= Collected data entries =
+===+

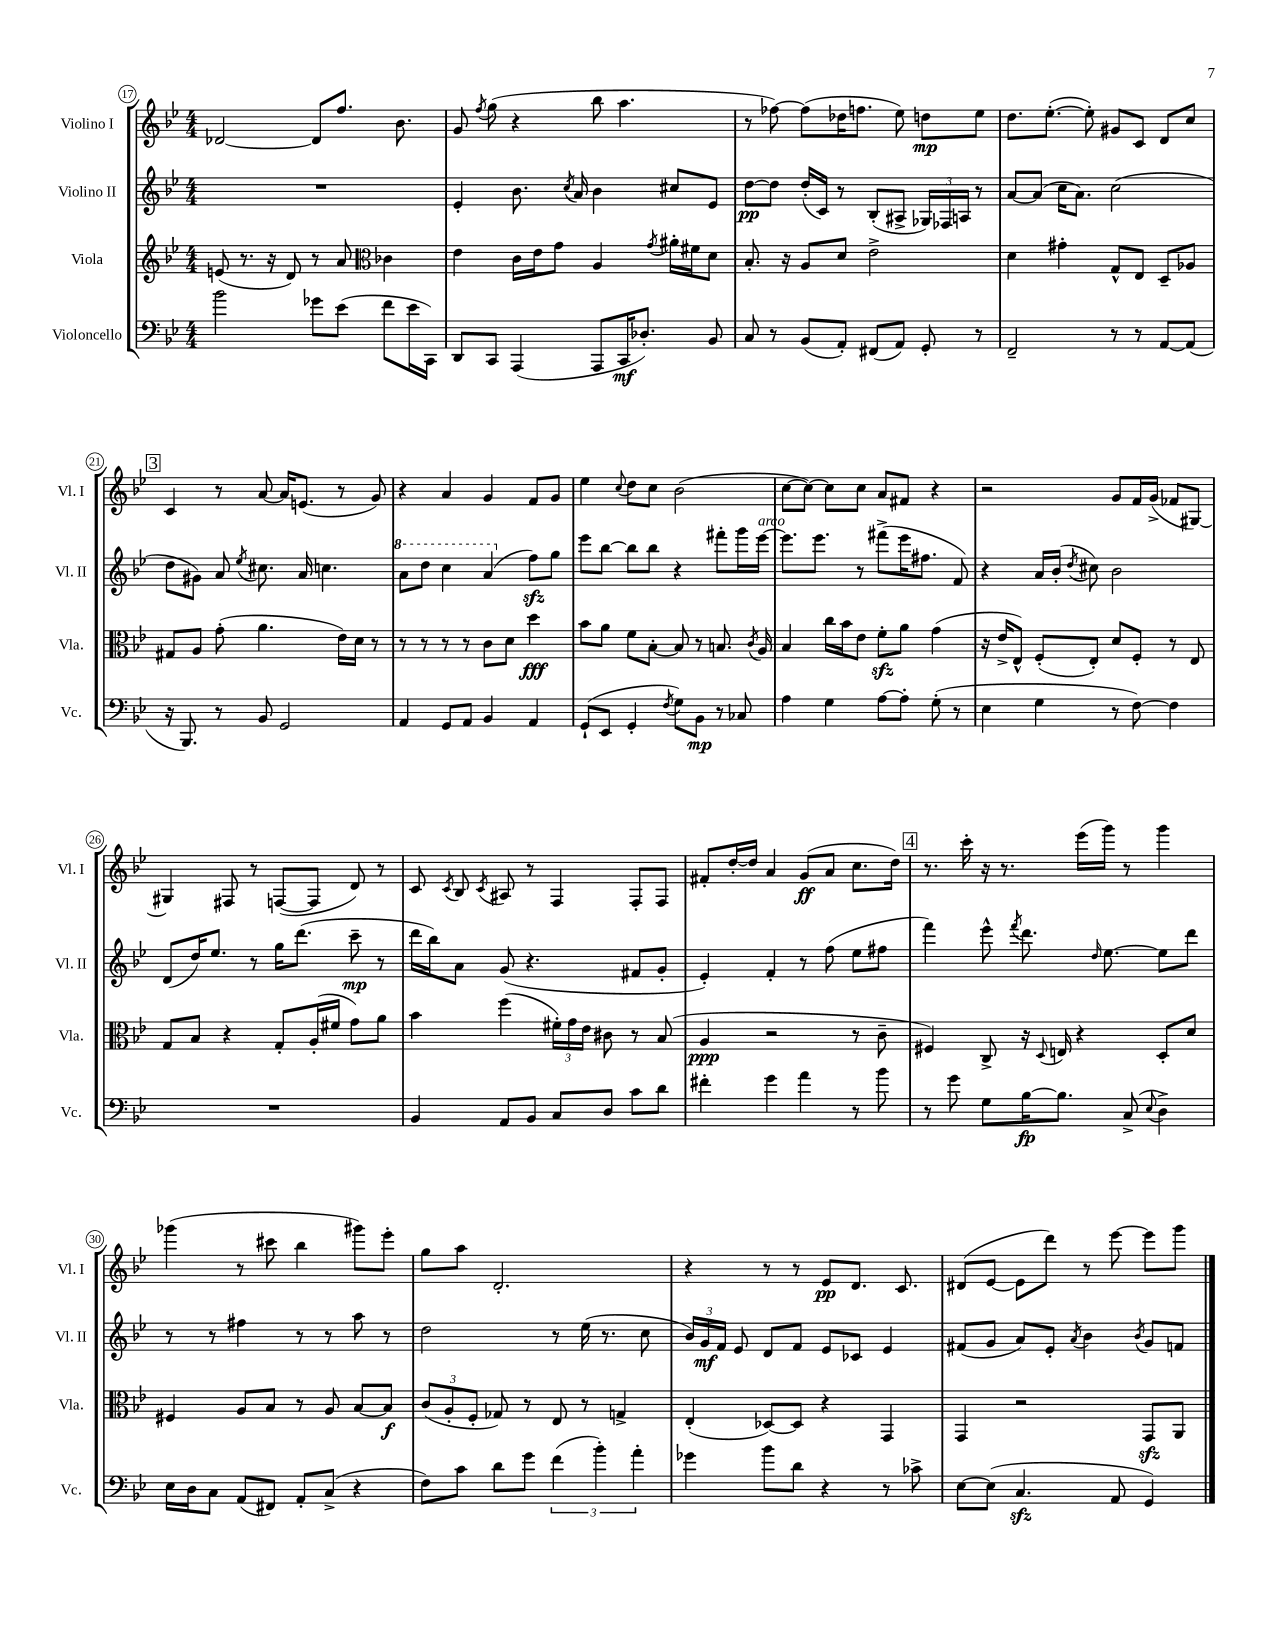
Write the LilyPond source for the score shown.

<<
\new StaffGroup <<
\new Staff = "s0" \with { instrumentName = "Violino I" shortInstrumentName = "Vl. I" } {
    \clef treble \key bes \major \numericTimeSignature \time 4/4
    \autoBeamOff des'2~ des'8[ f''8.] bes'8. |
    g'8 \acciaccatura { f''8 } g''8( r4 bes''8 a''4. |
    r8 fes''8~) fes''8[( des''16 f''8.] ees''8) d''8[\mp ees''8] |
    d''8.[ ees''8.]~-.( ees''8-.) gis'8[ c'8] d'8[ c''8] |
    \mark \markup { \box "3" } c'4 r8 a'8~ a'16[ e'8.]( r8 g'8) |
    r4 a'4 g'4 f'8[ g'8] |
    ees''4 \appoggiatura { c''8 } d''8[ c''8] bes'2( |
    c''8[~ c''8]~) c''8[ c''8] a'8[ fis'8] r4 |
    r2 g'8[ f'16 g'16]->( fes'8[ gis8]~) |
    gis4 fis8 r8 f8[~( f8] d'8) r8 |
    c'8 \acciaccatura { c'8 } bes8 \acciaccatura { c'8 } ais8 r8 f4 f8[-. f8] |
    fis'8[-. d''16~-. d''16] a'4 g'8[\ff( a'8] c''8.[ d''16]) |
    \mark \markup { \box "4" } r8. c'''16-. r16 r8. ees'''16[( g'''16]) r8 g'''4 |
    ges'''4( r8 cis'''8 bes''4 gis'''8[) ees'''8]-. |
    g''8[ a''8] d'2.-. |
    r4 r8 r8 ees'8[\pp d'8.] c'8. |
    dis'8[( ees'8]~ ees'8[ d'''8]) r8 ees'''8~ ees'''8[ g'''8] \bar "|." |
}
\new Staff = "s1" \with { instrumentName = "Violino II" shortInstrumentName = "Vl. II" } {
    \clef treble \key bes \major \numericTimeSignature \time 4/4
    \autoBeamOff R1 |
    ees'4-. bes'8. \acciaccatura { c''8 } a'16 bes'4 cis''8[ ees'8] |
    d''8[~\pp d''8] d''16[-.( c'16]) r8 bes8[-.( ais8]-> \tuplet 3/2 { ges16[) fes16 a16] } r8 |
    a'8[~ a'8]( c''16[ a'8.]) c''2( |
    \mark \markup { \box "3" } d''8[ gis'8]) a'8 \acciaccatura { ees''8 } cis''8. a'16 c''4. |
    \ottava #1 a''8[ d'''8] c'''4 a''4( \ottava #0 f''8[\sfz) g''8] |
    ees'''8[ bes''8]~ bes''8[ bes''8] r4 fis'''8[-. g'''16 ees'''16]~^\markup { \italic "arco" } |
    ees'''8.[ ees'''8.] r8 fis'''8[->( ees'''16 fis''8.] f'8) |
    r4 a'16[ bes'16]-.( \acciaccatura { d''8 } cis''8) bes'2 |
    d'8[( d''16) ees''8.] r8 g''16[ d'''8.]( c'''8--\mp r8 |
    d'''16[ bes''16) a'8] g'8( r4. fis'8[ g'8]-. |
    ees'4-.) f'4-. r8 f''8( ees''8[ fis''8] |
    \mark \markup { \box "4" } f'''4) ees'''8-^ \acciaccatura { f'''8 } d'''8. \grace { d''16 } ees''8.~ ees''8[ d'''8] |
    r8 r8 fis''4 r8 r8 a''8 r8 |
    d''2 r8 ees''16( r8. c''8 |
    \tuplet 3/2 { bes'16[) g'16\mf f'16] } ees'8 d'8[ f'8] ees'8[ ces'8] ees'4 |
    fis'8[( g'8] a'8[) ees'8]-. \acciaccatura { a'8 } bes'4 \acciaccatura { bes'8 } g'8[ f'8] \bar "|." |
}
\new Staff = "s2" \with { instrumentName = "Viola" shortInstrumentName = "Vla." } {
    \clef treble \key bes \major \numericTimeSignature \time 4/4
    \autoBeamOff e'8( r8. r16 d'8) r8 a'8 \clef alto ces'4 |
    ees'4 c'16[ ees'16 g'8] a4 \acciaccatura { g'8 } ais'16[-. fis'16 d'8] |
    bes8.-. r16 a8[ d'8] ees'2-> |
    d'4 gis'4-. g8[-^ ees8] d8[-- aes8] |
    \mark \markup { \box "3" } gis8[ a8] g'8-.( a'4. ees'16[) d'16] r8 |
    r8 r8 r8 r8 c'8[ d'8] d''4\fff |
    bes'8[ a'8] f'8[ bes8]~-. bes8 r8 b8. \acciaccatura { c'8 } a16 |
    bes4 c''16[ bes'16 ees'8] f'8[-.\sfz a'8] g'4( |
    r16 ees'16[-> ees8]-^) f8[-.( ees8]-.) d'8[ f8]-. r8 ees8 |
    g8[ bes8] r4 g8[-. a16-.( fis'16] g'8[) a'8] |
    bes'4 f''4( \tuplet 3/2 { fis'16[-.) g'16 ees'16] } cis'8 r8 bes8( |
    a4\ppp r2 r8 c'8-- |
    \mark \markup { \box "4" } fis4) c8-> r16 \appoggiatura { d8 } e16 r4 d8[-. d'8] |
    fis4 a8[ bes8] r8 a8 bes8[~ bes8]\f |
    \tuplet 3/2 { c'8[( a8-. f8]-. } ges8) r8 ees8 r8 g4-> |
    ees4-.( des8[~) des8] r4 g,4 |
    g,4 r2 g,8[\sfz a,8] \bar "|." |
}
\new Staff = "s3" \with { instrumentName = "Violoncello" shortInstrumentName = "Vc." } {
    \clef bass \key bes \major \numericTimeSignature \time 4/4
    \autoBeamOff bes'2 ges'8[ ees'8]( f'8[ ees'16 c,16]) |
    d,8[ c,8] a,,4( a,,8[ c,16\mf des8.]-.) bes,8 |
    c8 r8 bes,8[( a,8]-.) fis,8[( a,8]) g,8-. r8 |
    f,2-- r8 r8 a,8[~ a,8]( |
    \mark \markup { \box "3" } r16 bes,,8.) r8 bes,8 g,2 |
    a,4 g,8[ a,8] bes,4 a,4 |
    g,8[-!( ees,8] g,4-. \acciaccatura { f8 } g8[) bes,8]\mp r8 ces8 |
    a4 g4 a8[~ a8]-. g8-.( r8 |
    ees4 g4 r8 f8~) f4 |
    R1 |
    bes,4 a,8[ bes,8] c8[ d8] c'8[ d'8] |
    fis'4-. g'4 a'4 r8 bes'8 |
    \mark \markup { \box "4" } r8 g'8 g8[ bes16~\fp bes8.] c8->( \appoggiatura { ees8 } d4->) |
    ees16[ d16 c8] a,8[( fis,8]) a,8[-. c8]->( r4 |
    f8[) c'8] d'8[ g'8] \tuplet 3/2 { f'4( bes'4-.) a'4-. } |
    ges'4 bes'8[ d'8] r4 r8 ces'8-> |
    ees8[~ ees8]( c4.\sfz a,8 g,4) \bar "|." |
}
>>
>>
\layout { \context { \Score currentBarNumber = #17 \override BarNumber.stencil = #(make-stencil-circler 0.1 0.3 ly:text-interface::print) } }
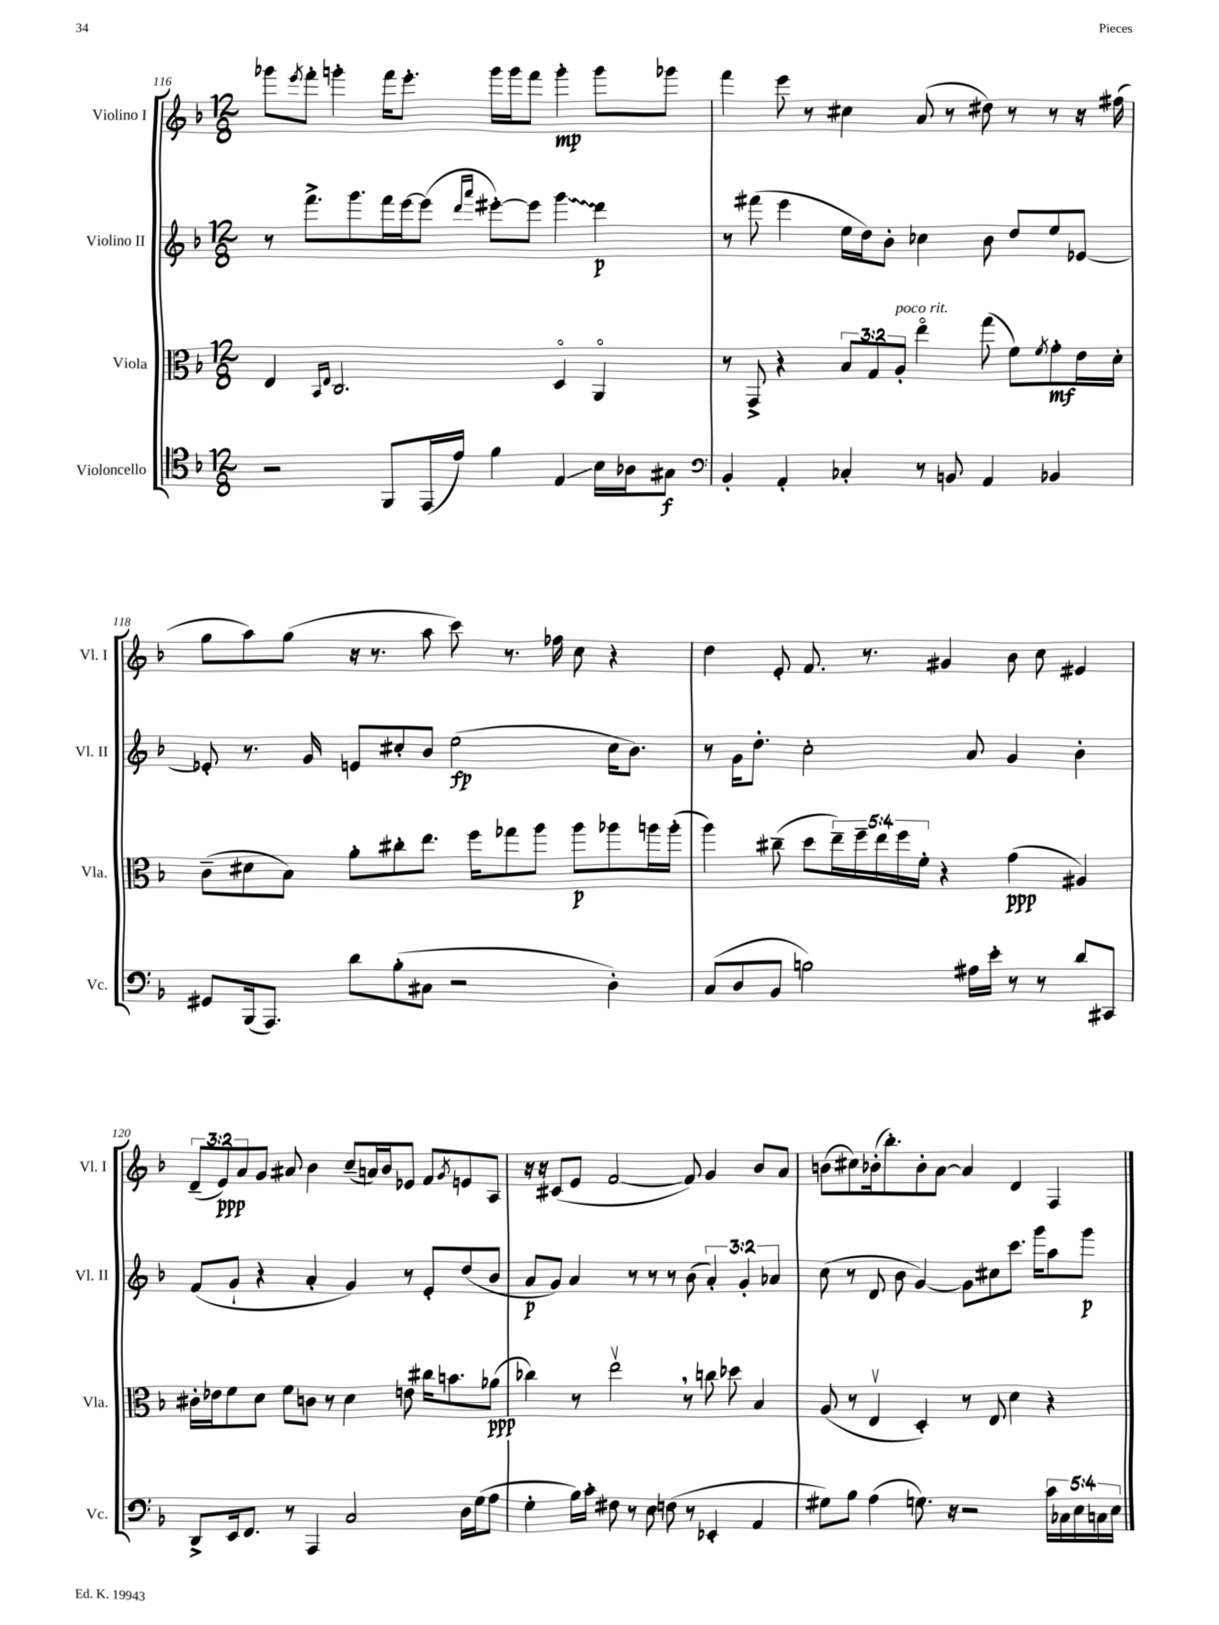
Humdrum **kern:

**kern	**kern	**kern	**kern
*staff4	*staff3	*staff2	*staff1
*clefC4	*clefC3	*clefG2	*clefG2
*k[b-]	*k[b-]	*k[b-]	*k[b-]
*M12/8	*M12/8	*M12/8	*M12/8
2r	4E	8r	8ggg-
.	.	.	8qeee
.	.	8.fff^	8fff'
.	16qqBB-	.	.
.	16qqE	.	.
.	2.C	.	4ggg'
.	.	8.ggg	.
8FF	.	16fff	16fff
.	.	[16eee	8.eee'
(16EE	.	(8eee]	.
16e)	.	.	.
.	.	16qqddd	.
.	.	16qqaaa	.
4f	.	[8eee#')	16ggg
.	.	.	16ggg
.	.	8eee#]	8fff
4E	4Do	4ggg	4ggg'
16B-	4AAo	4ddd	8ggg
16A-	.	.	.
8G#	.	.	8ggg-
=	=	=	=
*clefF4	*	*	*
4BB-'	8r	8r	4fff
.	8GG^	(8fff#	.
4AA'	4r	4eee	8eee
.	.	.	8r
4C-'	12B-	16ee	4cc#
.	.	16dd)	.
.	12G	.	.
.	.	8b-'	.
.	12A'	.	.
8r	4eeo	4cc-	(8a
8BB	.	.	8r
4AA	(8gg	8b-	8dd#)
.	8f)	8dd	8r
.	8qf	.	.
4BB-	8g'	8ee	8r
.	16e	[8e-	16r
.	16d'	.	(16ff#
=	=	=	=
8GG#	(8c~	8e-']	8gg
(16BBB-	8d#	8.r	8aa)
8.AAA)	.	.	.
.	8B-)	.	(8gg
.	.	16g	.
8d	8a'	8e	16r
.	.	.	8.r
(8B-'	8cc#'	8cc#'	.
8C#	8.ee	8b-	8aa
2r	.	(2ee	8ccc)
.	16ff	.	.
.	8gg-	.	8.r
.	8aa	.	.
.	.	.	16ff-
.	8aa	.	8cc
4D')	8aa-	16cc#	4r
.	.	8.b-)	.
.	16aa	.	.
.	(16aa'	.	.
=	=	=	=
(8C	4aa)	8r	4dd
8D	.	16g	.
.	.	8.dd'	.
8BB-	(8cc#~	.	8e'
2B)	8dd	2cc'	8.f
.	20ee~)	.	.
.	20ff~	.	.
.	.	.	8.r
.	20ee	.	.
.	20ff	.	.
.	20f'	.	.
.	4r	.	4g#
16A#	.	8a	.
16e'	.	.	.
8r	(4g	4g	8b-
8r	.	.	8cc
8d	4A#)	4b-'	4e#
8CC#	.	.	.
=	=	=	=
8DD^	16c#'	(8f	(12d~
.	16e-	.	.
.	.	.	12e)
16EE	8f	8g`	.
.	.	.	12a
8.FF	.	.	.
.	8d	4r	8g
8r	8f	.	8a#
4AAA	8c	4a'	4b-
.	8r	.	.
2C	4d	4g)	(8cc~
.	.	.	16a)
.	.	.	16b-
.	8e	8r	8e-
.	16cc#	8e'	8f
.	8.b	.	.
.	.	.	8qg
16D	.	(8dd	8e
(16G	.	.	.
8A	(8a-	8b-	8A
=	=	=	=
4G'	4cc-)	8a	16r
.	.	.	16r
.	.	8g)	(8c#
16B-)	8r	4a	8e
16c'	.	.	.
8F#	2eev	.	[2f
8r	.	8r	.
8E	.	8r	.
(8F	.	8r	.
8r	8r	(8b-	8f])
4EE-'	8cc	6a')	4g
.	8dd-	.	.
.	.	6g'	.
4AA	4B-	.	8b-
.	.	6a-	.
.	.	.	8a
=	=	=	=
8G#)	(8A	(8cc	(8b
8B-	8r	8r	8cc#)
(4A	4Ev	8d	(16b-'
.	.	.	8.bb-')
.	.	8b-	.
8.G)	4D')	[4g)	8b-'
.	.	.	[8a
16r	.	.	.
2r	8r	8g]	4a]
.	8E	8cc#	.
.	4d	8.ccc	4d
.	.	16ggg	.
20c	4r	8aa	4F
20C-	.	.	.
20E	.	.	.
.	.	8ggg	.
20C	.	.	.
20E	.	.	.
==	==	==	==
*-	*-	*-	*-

+===+

= What is expected =
Tally the lines in the rows above that contain the string "shortInstrumentName", matching case exactly. Reply with the number alone.

= Exercise response =
4